Convert the stretch of data from the line containing "proctor [1025, 600]" through the line containing "center [240, 419]." into a JSON list of strings, one string per line, leaving out blank lines.
** begin Available data **
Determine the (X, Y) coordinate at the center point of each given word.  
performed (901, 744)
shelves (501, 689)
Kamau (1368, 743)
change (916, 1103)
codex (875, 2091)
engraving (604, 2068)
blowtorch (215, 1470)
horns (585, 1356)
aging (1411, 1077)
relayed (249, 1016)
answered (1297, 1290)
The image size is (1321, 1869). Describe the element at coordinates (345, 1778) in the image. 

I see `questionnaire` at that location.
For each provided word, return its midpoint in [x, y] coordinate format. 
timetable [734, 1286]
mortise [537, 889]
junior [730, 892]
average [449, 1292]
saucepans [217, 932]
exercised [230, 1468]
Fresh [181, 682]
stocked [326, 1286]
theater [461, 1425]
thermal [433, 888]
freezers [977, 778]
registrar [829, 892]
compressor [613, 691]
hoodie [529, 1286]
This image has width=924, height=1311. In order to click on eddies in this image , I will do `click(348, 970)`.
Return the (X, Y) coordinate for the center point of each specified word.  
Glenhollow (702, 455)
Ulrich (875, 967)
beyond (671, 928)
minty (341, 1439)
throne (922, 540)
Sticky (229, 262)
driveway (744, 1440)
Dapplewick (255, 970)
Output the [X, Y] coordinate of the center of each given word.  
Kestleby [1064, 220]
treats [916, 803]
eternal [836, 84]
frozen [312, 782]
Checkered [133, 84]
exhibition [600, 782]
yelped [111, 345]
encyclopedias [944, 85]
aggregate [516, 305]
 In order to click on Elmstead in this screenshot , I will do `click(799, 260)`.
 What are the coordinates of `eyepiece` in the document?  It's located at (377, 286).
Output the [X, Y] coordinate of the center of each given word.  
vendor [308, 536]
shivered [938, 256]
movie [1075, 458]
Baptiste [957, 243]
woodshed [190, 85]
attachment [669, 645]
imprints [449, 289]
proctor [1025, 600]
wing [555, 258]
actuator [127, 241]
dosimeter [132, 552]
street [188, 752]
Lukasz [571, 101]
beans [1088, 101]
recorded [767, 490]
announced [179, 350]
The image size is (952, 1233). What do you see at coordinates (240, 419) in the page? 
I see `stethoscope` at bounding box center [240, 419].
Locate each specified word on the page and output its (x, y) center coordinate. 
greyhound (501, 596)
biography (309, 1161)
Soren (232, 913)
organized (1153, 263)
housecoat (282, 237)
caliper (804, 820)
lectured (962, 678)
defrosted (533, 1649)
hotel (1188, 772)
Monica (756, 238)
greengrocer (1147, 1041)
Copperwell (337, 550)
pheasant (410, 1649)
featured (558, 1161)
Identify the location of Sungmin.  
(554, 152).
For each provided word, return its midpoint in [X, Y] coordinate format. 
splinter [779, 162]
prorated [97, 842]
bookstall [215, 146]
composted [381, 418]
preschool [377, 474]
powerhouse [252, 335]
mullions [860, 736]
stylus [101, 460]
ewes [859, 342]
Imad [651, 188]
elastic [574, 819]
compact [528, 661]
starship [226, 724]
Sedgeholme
** end Available data **
**Written solution**
[
  "proctor [1025, 600]",
  "wing [555, 258]",
  "actuator [127, 241]",
  "dosimeter [132, 552]",
  "street [188, 752]",
  "Lukasz [571, 101]",
  "beans [1088, 101]",
  "recorded [767, 490]",
  "announced [179, 350]",
  "The image size is (952, 1233). What do you see at coordinates (240, 419) in the page? ",
  "I see `stethoscope` at bounding box center [240, 419]."
]